[Opening DATA EXTRACT section]
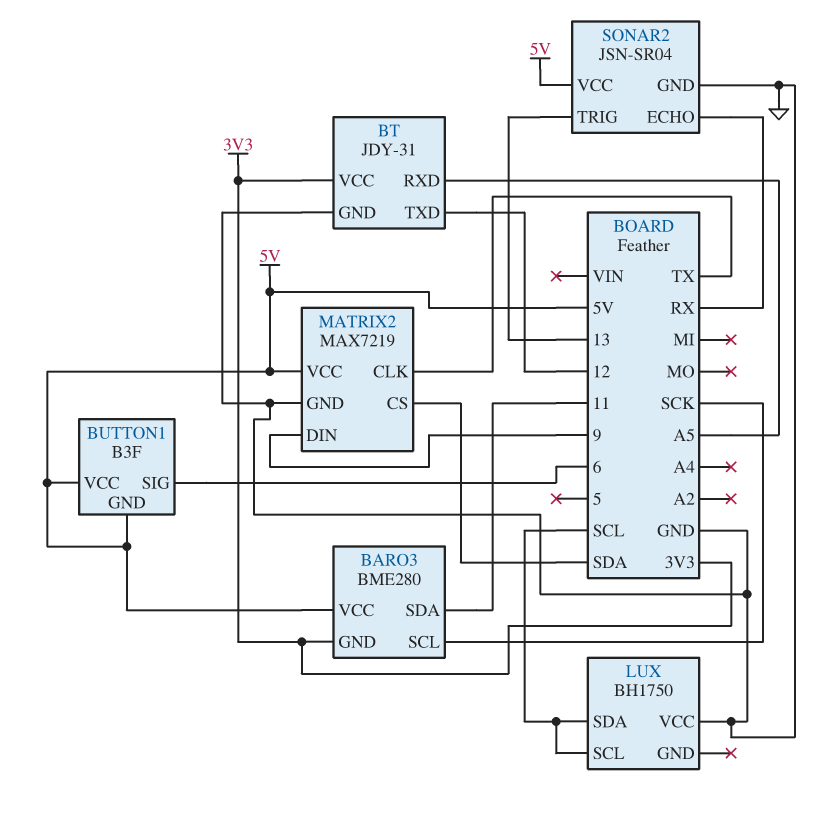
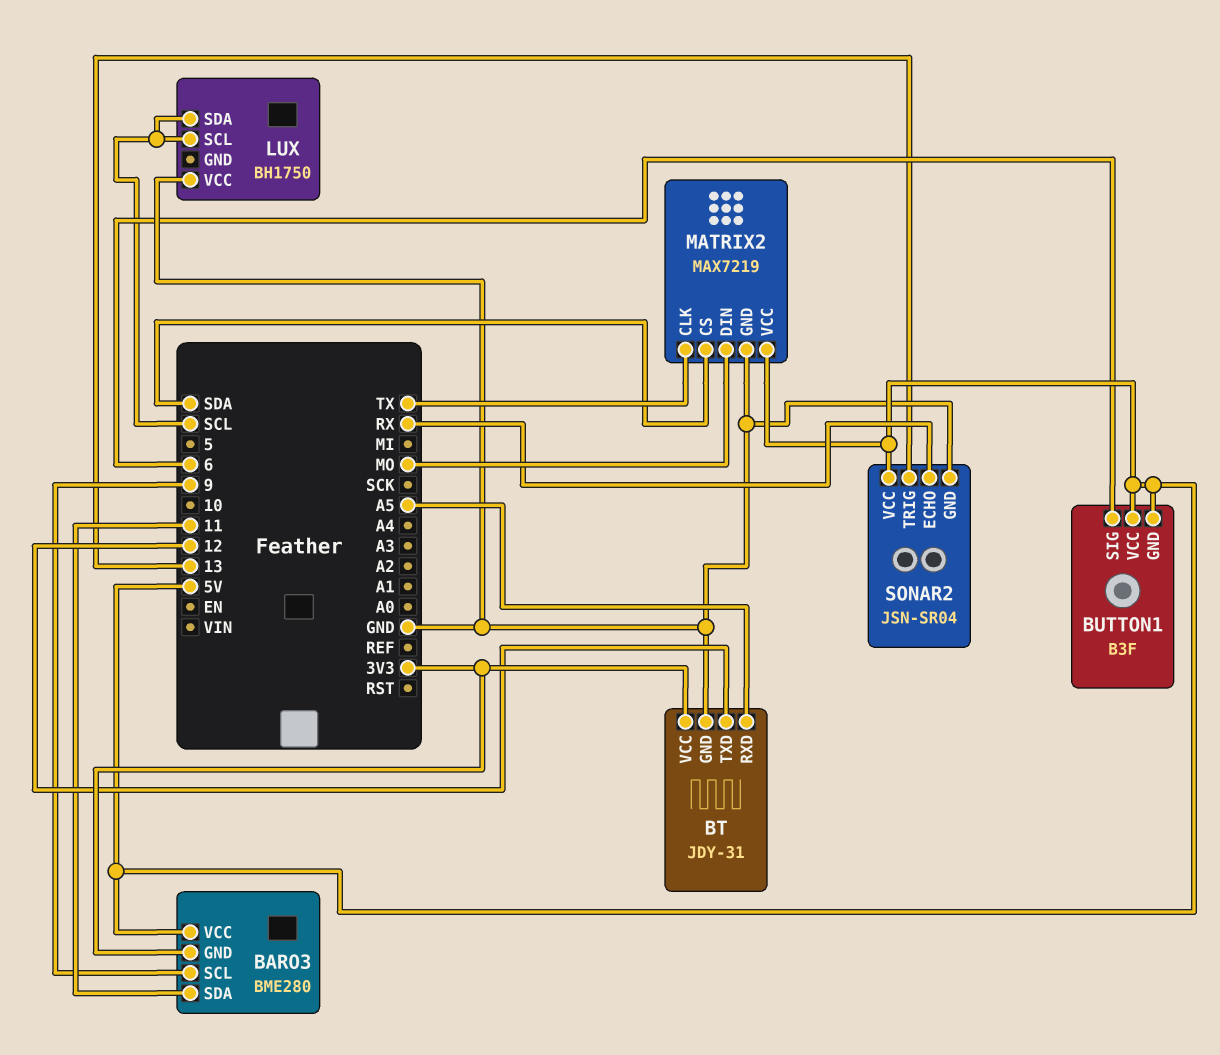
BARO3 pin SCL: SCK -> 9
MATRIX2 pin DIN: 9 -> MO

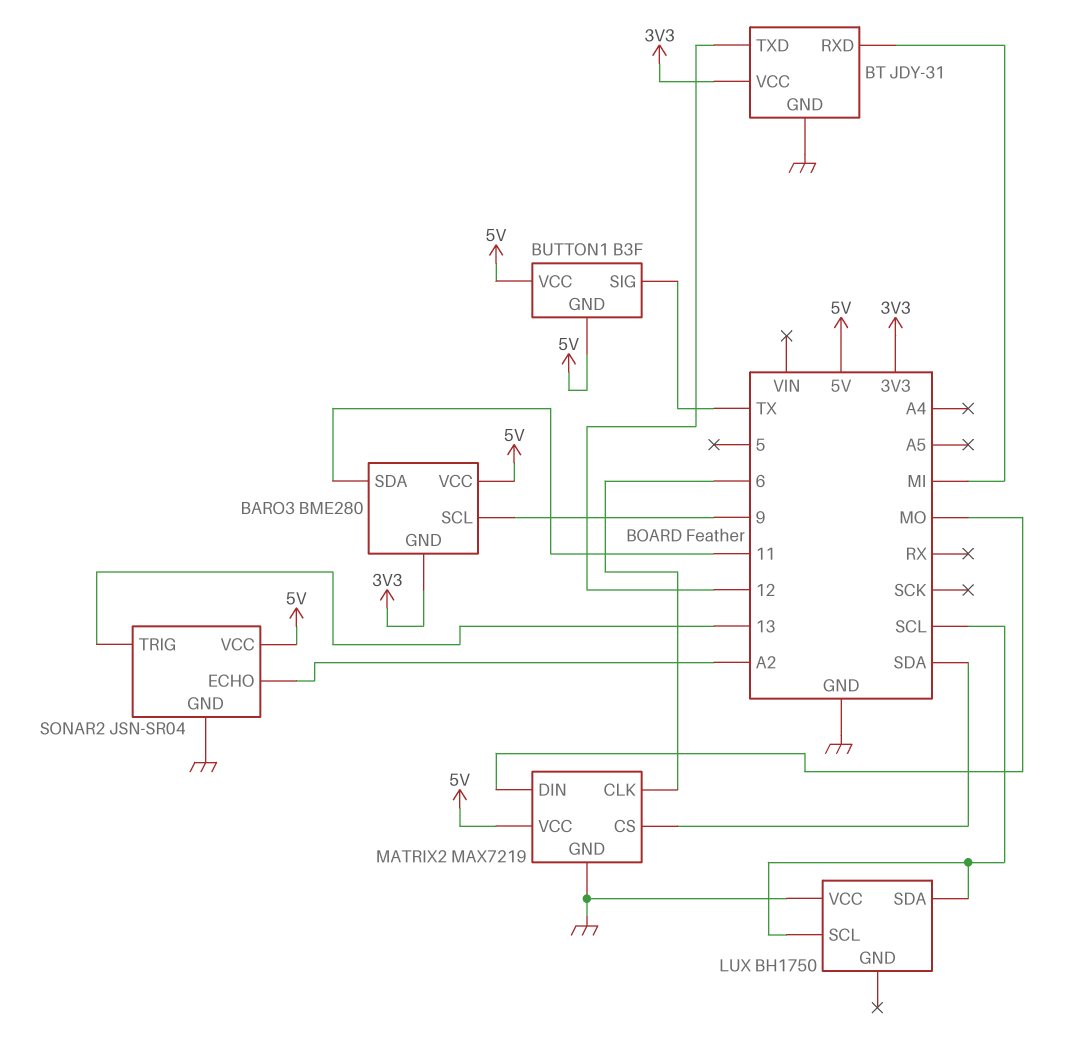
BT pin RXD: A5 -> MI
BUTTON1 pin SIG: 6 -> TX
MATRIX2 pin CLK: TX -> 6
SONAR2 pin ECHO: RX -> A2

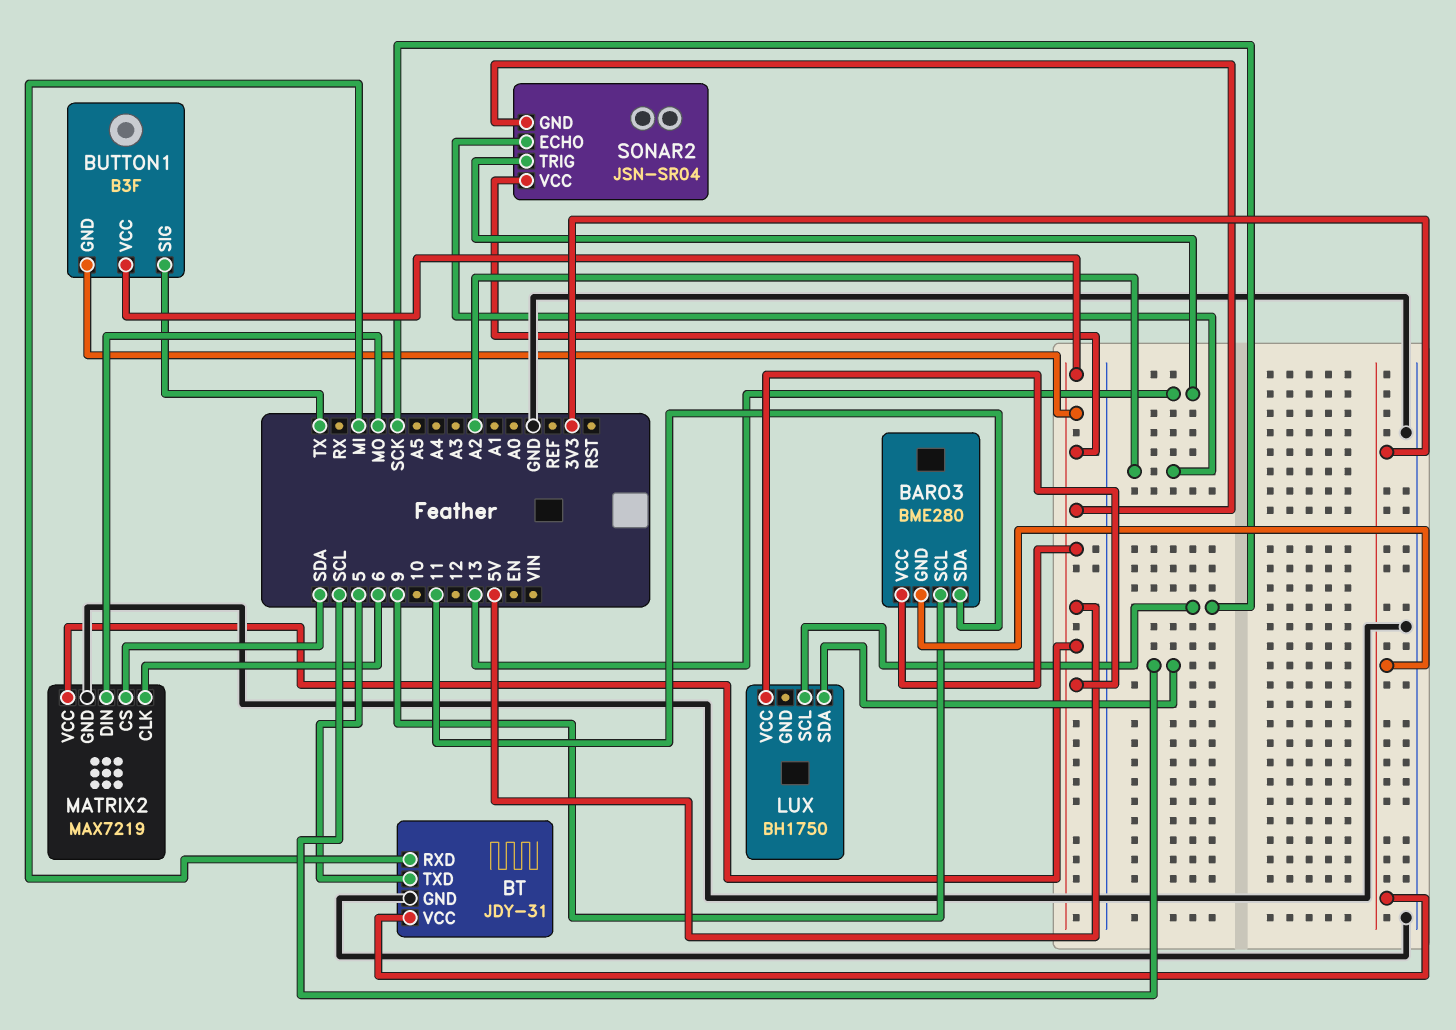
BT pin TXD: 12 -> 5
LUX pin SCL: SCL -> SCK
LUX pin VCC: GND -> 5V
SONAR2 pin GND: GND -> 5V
[Closing DATA EXTRACT section]
#### WHAT YOU ARE ASKED TO DO:
Output the line that contains "MATRIX2 pin DIN: 9 -> MO" and every subsequent line through the end of the entries, exactly as given, without pictures.

#### RESPONSE AREA:
MATRIX2 pin DIN: 9 -> MO

BT pin RXD: A5 -> MI
BUTTON1 pin SIG: 6 -> TX
MATRIX2 pin CLK: TX -> 6
SONAR2 pin ECHO: RX -> A2

BT pin TXD: 12 -> 5
LUX pin SCL: SCL -> SCK
LUX pin VCC: GND -> 5V
SONAR2 pin GND: GND -> 5V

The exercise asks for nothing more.